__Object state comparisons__
----

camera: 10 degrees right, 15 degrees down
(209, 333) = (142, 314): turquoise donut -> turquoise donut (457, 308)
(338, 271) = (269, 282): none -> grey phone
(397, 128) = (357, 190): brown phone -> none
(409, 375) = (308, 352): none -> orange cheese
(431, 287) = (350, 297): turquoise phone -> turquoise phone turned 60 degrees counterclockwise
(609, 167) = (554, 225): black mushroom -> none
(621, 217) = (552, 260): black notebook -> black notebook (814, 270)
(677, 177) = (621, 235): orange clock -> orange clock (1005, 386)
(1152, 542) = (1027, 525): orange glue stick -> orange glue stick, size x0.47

----

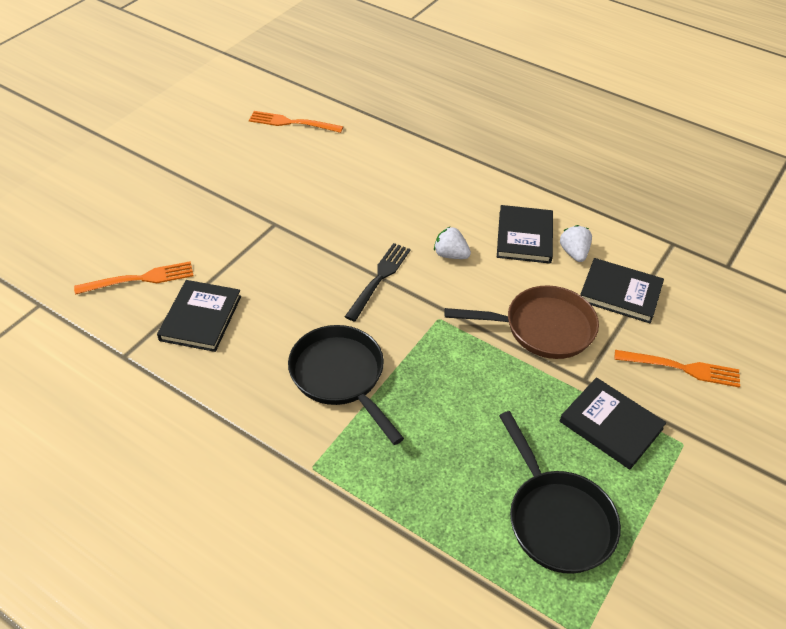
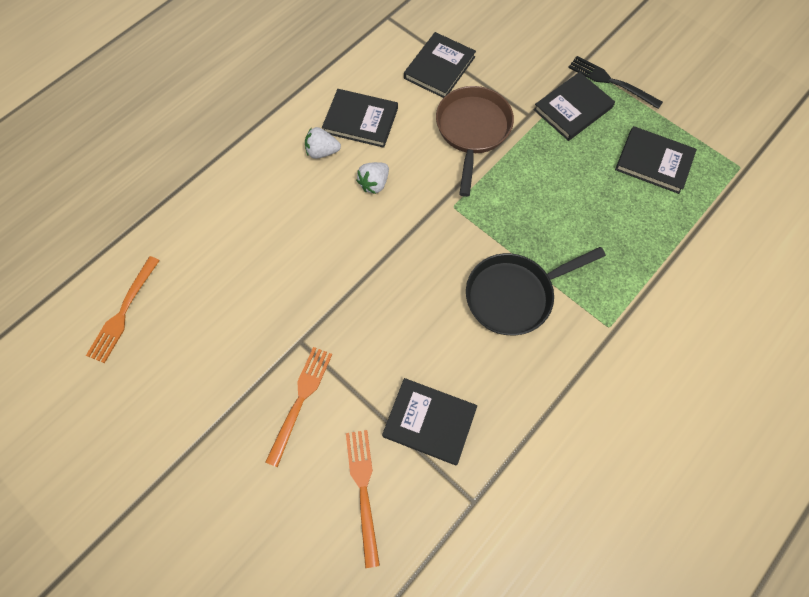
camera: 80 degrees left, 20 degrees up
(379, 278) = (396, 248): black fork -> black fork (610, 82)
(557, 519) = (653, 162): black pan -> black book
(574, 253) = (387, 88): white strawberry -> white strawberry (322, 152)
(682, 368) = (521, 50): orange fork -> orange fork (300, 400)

----

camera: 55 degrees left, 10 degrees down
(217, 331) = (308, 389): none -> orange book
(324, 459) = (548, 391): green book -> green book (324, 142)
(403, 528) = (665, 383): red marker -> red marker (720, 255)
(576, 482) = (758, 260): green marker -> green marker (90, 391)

----

__Work task__
Look above for the line that contains "(217, 331) = (308, 389): none -> orange book". Starting there, transcribe every line exactly until you have copied the line that contains "(576, 482) = (758, 260): green".

__Solution to this exercise__
(217, 331) = (308, 389): none -> orange book
(324, 459) = (548, 391): green book -> green book (324, 142)
(403, 528) = (665, 383): red marker -> red marker (720, 255)
(576, 482) = (758, 260): green marker -> green marker (90, 391)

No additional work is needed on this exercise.